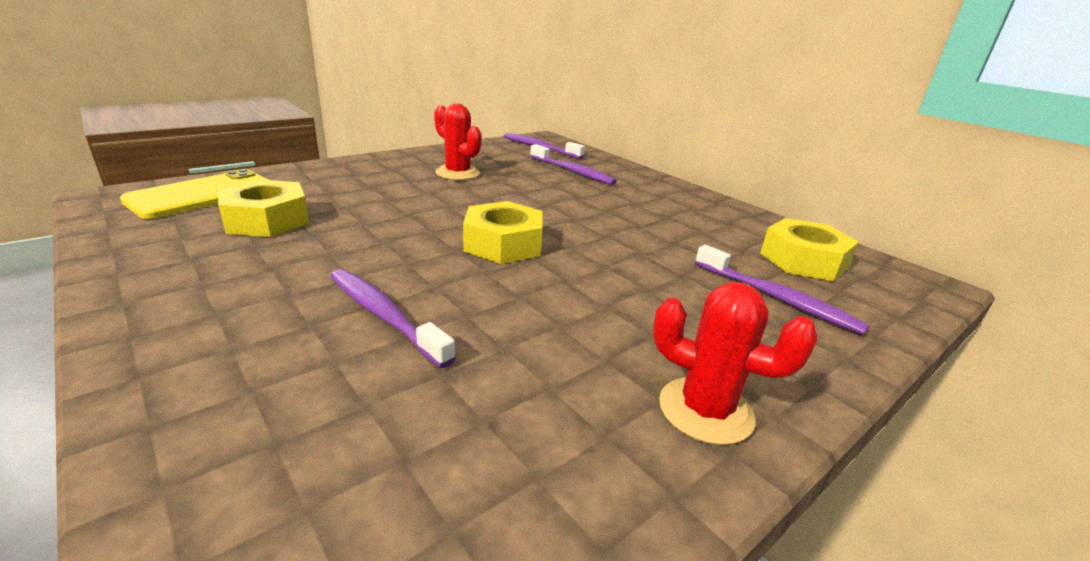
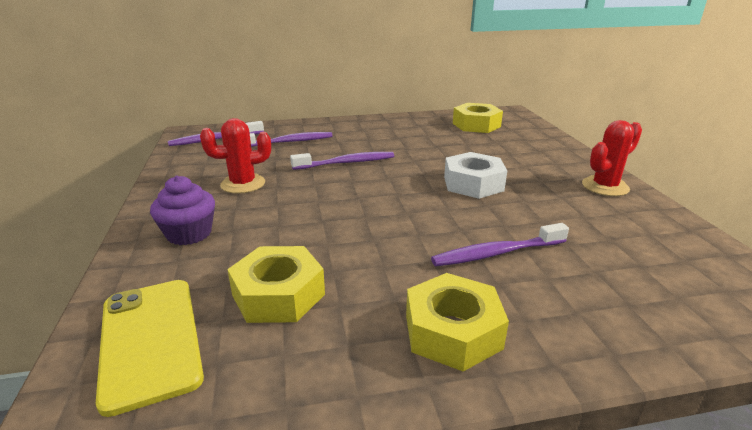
camera: 60 degrees left, 0 degrees up
(355, 175) = (189, 234): none -> purple cupcake
(503, 244) = (408, 194): yellow nut -> yellow nut (453, 332)
(576, 280) = (473, 184): none -> white nut
(776, 298) = (513, 143): purple toothbrush -> purple toothbrush (346, 163)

▸ **Exercise objective**: Beginning with the line that contains "(355, 175) = (189, 234): none", return every line to the end of the listing, unchanged, and nothing else.

▸ **Your response**:
(355, 175) = (189, 234): none -> purple cupcake
(503, 244) = (408, 194): yellow nut -> yellow nut (453, 332)
(576, 280) = (473, 184): none -> white nut
(776, 298) = (513, 143): purple toothbrush -> purple toothbrush (346, 163)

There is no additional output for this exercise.